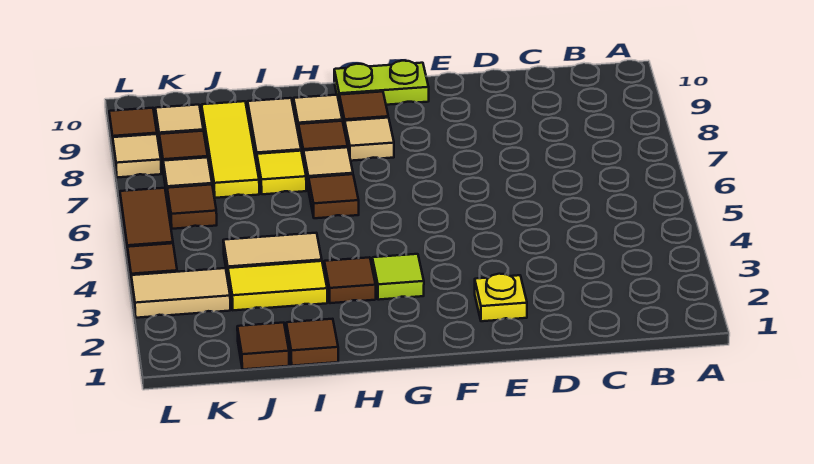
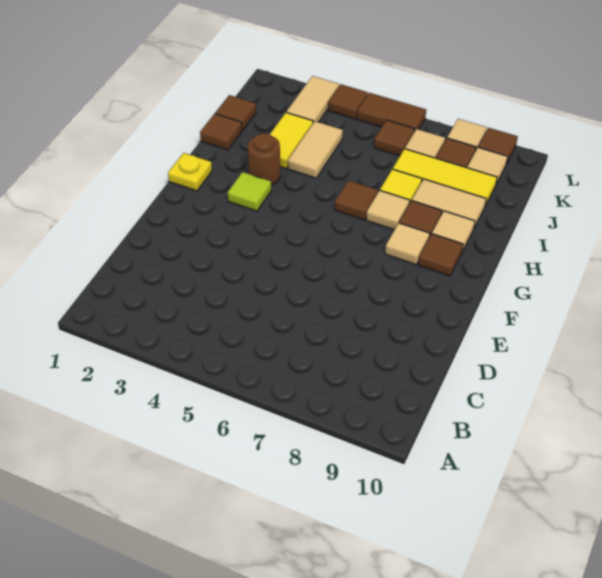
yellow plate E2 level 1 -> yellow plate G1 level 1
lime plate F10:G10 level 1 -> none
brown tile H3 level 1 -> brown round brick H3 level 1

Activity:
Return the listing unchanged except for the pictures, which should be dropped.

Answer below:
yellow plate E2 level 1 -> yellow plate G1 level 1
lime plate F10:G10 level 1 -> none
brown tile H3 level 1 -> brown round brick H3 level 1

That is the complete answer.